EXERCISE PROMPT => Pictures stay out. Everything else in the listing below gets written out exactly.

DATASET CONTENT =>
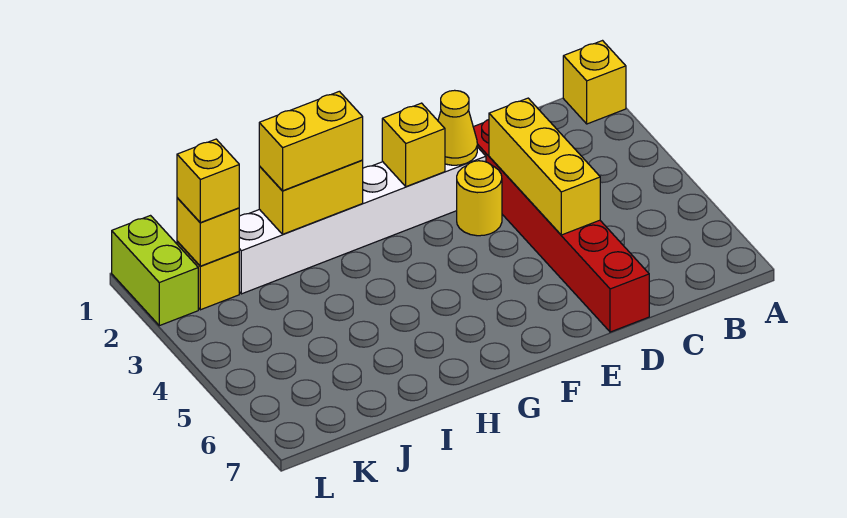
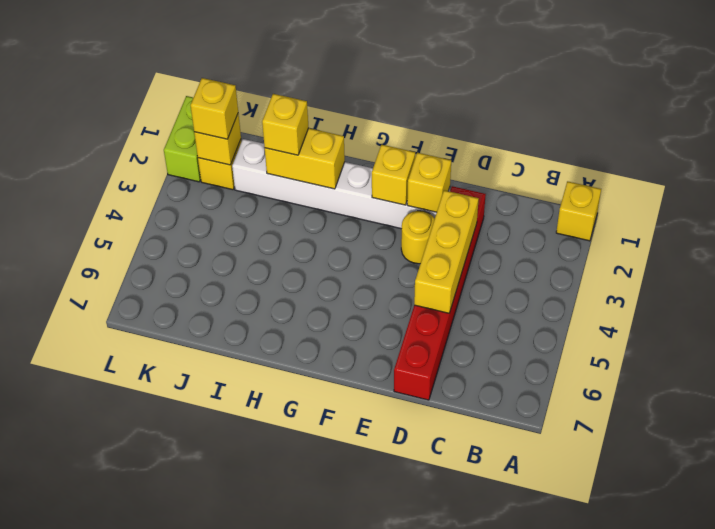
yellow cone E2 level 2 -> yellow brick E2 level 2
yellow brick H2:I2 level 3 -> yellow brick I2 level 3

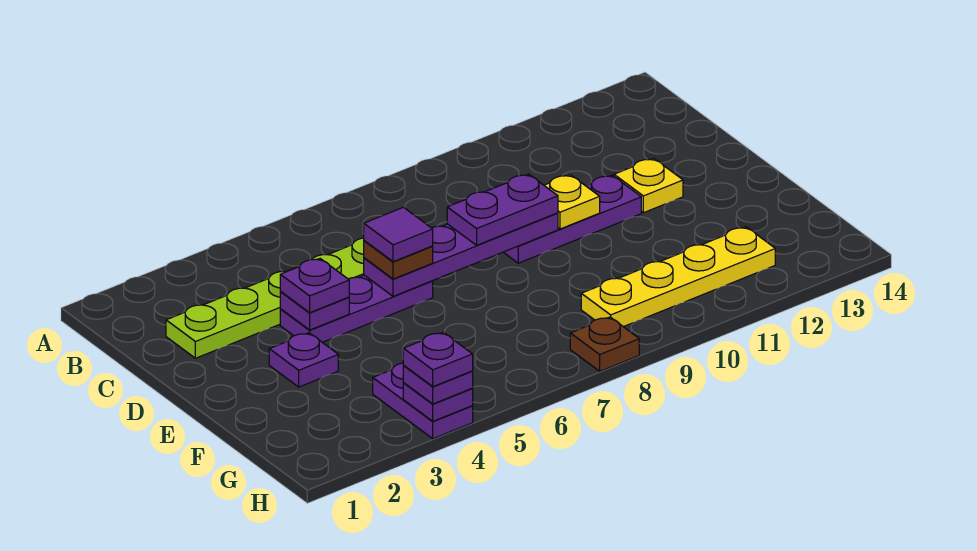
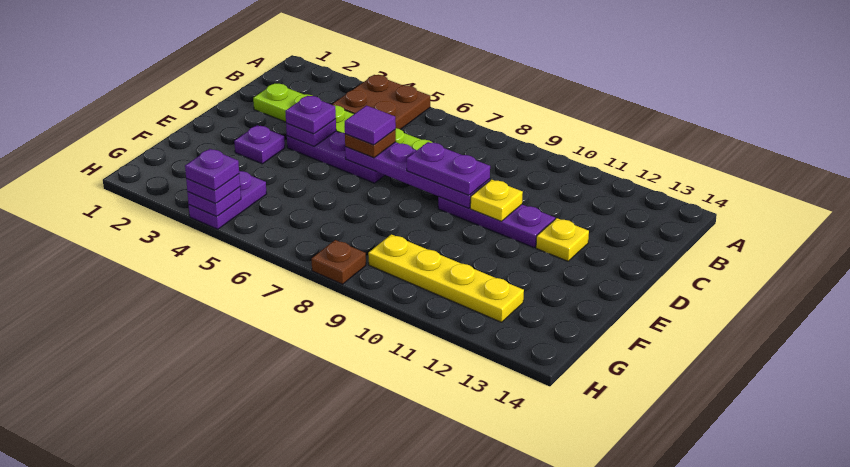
none -> brown plate A4:B5 level 1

ANSWER BOX =>
yellow cone E2 level 2 -> yellow brick E2 level 2
yellow brick H2:I2 level 3 -> yellow brick I2 level 3

none -> brown plate A4:B5 level 1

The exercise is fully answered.